#### Objetivo de la tarea
Indica cuántas líneas de los datos contienen la palabra "want". Responde solo con el número.

Entradas sobre dónde aparece cada cosa
▬▬▬▬▬▬

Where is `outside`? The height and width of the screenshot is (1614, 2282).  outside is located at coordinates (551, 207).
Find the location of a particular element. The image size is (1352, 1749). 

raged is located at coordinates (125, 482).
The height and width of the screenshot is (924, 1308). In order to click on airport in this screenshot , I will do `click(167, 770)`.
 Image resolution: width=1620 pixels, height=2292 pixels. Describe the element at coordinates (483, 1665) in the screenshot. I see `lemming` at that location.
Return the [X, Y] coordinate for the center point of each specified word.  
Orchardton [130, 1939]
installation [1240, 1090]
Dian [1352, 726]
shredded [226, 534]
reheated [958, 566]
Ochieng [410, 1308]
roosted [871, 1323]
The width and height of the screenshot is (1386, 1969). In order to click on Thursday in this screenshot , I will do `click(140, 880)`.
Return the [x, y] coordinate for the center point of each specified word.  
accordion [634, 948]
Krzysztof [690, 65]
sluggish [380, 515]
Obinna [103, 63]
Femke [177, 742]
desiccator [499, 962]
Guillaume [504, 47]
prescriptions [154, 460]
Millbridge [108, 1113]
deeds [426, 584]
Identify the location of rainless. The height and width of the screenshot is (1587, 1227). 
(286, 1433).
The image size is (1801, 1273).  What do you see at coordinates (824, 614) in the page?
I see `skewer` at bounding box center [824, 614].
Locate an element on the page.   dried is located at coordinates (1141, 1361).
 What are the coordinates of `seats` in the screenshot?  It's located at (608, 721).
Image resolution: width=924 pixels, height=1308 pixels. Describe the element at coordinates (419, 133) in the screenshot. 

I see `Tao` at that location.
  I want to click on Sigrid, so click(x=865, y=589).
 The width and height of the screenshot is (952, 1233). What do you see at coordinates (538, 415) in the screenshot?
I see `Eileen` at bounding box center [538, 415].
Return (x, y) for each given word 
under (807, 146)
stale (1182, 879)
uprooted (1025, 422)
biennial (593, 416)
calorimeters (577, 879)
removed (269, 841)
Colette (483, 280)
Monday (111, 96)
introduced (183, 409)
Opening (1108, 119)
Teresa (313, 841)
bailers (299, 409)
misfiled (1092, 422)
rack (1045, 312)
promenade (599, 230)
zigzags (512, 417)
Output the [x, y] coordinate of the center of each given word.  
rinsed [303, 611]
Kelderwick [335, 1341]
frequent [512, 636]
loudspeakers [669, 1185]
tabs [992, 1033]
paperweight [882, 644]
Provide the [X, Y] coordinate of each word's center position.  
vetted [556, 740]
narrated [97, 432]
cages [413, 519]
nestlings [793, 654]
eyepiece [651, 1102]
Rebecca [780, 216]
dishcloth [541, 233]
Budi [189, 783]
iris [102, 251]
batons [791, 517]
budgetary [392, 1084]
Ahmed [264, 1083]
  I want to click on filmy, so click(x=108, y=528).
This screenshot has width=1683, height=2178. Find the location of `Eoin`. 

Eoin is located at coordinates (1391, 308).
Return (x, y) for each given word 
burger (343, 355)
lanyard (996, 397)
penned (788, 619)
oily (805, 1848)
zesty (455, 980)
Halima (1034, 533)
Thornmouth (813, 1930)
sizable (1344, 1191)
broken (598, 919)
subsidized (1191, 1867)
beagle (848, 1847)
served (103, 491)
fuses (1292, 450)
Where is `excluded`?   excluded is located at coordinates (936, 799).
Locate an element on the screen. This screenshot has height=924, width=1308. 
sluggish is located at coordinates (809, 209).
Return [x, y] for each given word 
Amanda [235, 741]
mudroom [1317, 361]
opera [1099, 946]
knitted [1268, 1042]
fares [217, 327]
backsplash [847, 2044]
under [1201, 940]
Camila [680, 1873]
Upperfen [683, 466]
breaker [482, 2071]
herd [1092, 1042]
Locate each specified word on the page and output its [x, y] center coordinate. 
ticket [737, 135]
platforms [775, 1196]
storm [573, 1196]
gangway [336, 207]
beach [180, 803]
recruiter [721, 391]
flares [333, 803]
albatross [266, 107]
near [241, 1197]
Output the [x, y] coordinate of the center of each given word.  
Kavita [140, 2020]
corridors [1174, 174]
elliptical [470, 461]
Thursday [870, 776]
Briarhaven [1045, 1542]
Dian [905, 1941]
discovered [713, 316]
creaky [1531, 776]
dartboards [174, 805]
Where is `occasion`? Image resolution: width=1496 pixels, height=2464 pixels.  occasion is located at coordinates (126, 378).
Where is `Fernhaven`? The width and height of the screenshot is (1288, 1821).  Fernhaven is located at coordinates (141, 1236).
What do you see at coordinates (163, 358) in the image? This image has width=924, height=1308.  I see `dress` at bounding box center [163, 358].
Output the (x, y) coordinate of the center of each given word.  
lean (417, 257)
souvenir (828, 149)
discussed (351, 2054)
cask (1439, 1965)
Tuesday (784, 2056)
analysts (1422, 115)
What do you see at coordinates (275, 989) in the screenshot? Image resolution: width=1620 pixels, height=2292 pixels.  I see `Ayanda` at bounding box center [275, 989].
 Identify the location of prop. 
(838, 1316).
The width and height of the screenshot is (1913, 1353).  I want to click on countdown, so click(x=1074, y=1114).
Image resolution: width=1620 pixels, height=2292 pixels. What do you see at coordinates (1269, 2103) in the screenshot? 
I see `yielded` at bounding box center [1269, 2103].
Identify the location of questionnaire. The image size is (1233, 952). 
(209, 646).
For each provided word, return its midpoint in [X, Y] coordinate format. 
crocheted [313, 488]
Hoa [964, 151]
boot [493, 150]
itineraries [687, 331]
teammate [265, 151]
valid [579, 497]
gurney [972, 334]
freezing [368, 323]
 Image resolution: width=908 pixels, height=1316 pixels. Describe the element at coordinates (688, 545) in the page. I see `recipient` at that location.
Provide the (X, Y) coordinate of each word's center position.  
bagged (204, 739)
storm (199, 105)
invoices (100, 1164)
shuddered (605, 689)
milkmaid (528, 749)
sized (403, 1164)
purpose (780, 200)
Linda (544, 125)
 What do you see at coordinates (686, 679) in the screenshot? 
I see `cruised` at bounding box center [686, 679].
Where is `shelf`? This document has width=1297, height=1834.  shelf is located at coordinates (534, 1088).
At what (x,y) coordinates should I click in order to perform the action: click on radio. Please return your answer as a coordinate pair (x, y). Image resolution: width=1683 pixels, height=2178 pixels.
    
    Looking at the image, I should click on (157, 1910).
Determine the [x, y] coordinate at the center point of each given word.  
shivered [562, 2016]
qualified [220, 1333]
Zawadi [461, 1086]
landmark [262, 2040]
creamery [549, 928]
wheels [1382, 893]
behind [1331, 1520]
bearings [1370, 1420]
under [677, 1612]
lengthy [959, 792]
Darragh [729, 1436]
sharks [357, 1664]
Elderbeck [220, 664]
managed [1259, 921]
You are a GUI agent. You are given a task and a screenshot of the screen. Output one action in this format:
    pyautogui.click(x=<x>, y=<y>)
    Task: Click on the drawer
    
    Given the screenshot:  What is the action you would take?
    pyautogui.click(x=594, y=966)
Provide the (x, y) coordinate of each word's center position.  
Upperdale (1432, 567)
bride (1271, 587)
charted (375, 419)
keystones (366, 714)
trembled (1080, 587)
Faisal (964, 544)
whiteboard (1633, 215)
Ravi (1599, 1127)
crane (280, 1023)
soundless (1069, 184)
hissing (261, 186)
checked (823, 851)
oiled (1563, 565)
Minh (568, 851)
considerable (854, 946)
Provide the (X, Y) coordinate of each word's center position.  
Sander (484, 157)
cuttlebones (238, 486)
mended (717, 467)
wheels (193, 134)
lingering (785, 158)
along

▬▬▬▬▬▬

#### Solución
3